Work order: Among the entries below, one stretch runs from the line that contains "U101: LM2575 -> LM2576" through the line that contains "R104: 47k (SIG3, SIG18) -> 47k (SIG15, SIG18)". Repeat that stretch exactly, ends included, and only that.

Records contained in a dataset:
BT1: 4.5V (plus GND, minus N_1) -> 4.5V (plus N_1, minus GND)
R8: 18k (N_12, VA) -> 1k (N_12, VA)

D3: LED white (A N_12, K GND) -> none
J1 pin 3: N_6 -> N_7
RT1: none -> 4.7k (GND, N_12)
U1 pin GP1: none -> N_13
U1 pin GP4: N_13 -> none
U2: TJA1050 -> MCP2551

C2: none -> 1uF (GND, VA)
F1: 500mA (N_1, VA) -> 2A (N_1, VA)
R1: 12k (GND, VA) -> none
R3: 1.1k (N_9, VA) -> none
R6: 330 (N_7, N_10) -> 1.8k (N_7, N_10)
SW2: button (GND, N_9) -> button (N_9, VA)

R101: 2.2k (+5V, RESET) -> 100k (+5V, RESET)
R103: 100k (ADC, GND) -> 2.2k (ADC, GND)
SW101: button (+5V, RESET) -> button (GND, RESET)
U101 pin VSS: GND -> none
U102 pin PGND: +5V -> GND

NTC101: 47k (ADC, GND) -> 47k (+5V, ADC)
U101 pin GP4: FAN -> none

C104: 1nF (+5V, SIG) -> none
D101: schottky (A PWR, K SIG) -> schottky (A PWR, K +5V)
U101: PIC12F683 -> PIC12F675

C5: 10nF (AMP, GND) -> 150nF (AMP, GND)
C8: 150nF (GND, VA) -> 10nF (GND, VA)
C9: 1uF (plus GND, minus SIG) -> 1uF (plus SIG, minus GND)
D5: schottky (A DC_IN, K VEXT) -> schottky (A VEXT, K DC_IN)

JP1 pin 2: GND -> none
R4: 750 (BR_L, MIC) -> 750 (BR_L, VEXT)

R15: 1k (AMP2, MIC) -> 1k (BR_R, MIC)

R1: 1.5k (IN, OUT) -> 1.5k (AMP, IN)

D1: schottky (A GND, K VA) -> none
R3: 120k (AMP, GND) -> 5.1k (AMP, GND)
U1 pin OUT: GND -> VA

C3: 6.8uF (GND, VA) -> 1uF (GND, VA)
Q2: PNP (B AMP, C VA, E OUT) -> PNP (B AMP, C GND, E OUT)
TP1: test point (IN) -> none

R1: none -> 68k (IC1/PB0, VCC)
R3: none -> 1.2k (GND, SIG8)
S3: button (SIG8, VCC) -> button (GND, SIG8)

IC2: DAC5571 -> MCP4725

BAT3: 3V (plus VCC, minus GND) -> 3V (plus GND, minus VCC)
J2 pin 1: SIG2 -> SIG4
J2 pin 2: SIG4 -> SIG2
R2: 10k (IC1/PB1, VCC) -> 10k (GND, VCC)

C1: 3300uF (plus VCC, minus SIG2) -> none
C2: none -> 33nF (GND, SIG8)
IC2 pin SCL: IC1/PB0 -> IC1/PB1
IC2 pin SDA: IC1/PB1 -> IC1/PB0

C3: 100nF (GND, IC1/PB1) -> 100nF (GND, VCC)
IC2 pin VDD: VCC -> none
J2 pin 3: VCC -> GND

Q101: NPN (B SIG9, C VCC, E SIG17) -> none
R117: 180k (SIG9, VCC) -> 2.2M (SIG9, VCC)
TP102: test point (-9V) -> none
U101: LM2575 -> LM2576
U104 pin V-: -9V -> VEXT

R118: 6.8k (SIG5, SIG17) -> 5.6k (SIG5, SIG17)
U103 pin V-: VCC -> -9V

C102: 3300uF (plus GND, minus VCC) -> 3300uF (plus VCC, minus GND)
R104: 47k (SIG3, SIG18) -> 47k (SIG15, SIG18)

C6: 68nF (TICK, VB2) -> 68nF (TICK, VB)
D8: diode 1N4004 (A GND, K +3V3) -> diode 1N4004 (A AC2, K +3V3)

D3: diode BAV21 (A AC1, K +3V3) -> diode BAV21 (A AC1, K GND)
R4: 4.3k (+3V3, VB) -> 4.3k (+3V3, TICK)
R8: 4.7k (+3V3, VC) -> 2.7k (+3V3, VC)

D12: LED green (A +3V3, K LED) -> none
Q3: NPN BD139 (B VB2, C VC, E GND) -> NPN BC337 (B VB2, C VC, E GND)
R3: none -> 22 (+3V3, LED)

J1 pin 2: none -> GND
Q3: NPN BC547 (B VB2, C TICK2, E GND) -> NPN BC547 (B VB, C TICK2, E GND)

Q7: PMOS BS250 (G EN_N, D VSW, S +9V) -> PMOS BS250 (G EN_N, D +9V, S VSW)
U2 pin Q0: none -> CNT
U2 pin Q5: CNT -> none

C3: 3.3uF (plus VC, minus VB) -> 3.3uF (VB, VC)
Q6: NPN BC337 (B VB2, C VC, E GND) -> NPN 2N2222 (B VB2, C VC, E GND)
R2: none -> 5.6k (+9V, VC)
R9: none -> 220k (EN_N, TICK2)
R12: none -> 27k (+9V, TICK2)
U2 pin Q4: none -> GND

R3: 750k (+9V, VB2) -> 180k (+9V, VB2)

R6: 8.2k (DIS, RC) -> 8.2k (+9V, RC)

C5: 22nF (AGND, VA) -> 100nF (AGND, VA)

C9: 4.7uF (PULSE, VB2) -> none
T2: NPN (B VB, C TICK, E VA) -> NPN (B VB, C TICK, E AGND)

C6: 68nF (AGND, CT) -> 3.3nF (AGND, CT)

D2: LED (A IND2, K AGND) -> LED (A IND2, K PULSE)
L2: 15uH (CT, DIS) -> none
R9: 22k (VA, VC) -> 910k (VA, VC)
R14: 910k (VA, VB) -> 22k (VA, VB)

Output of the exercise:
U101: LM2575 -> LM2576
U104 pin V-: -9V -> VEXT

R118: 6.8k (SIG5, SIG17) -> 5.6k (SIG5, SIG17)
U103 pin V-: VCC -> -9V

C102: 3300uF (plus GND, minus VCC) -> 3300uF (plus VCC, minus GND)
R104: 47k (SIG3, SIG18) -> 47k (SIG15, SIG18)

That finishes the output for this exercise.